**** LISTED RECORDS ****

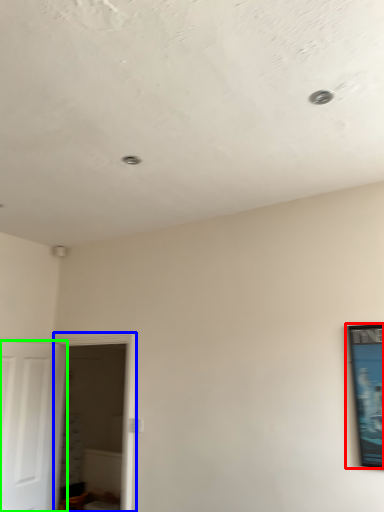
Question: Based on their relative distances, which object is farther from picture frame (highlighted by a red box)? Choose from glass door (highlighted by a blue box) and door (highlighted by a green box).

Choices:
 (A) glass door
 (B) door

Answer: (B)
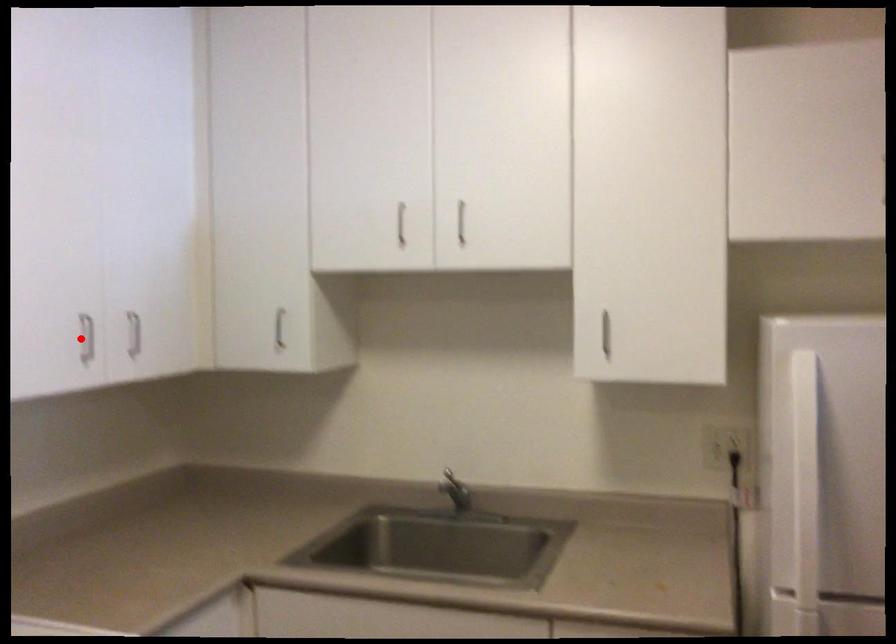
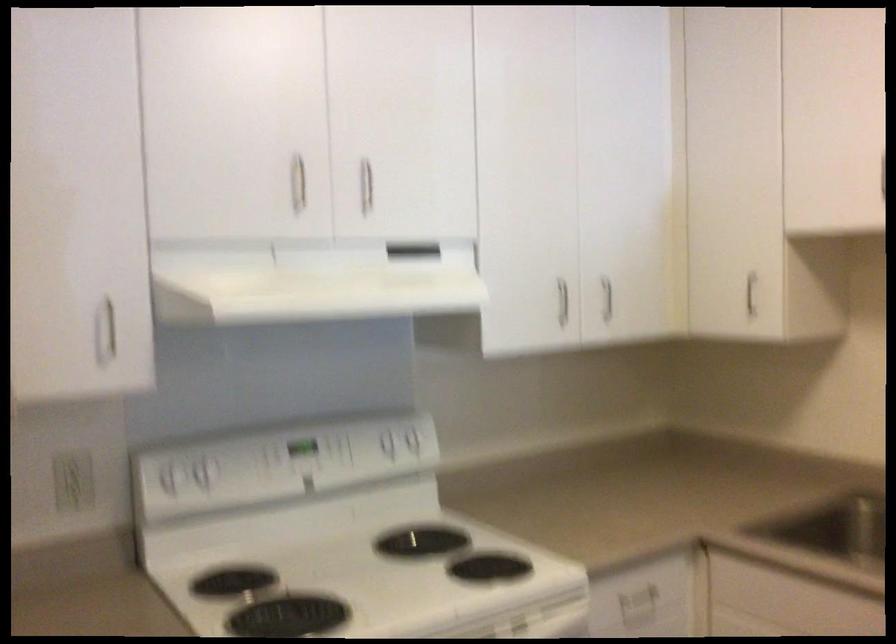
Question: I am providing you with two images of the same scene from different viewpoints. In image1, a red point is highlighted. Considering the same 3D point in image2, which of the following is correct?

****

§ EXERCISE GOAL: Can you copy the text of every entry above word for word, leaving out the pictures?

§ ANSWER TO THIS EXERCISE:
Question: Based on their relative distances, which object is farther from picture frame (highlighted by a red box)? Choose from glass door (highlighted by a blue box) and door (highlighted by a green box).

Choices:
 (A) glass door
 (B) door

Answer: (B)
Question: I am providing you with two images of the same scene from different viewpoints. In image1, a red point is highlighted. Considering the same 3D point in image2, which of the following is correct?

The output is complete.